__Assignment__:
Copy the lines below exactly, starting at the one with "none -> tijeras [naranja] (no. 2 from left)" and ending at the one with "tijeras [rojo] ->", and leave out any picture.

** Data provided follows **

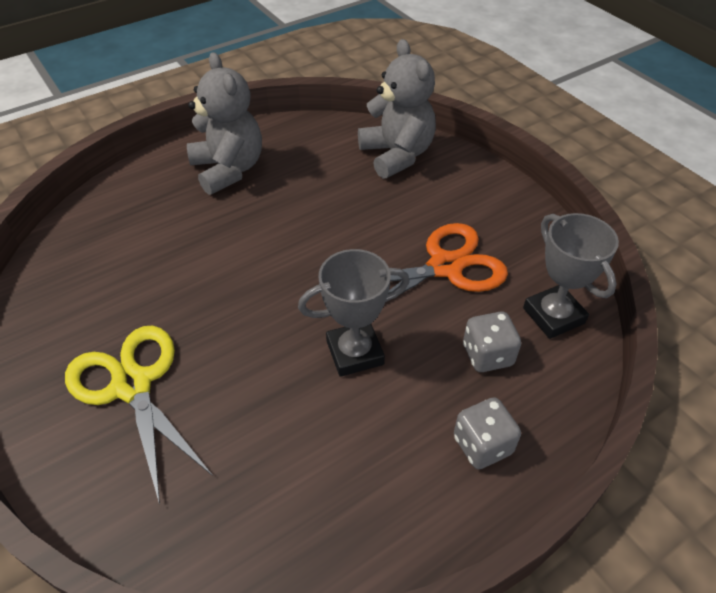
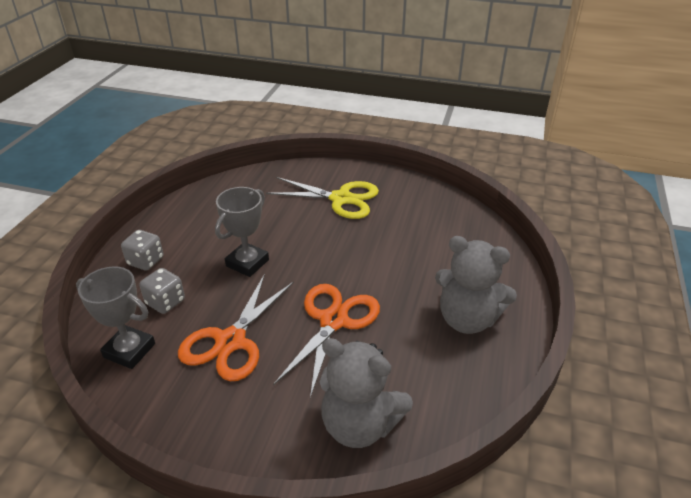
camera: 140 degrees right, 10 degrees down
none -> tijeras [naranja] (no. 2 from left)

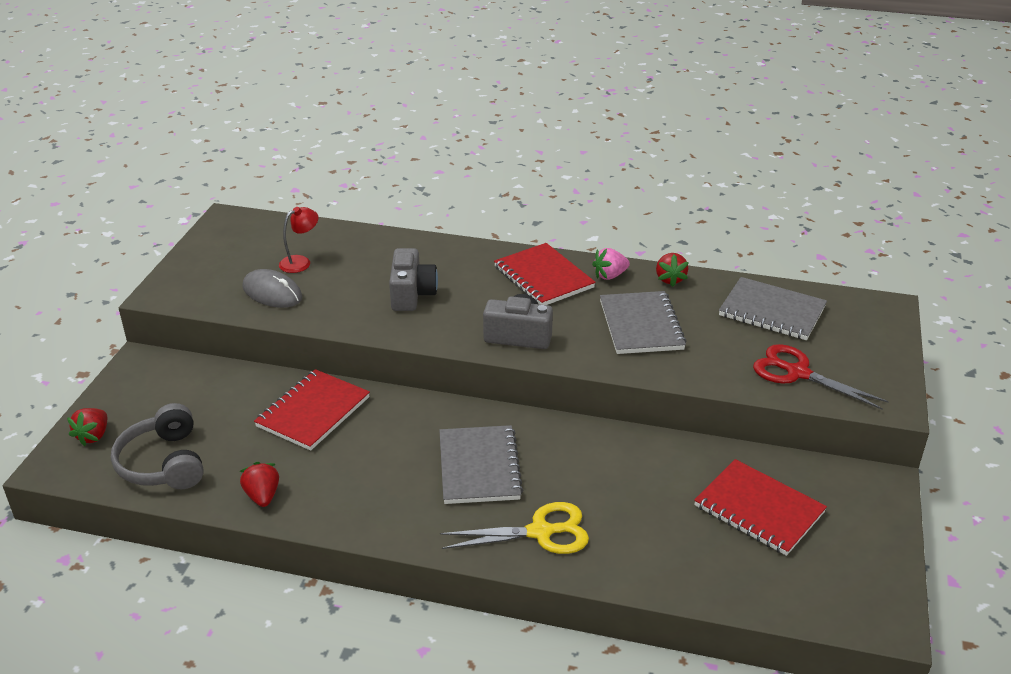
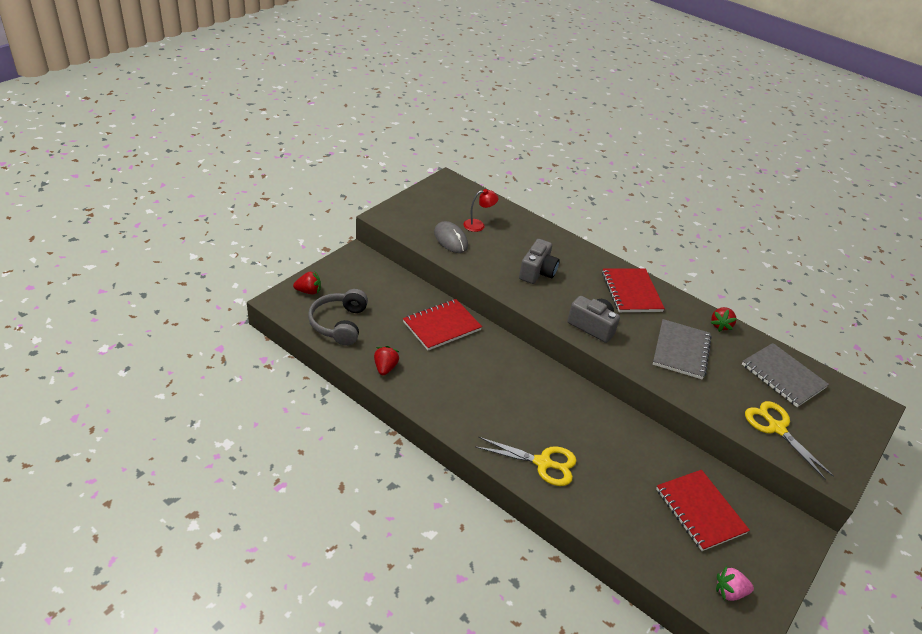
camera: 20 degrees right, 5 degrees up
fresa [rojo] (no. 1 from left), 135 degrees counterclockwise
fresa [rosa], relocated
tijeras [rojo] -> tijeras [amarillo] (no. 2 from left)
cuaderno [gris] (no. 1 from left) -> none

** End of Data provided **

__Your response__:
none -> tijeras [naranja] (no. 2 from left)

camera: 20 degrees right, 5 degrees up
fresa [rojo] (no. 1 from left), 135 degrees counterclockwise
fresa [rosa], relocated
tijeras [rojo] -> tijeras [amarillo] (no. 2 from left)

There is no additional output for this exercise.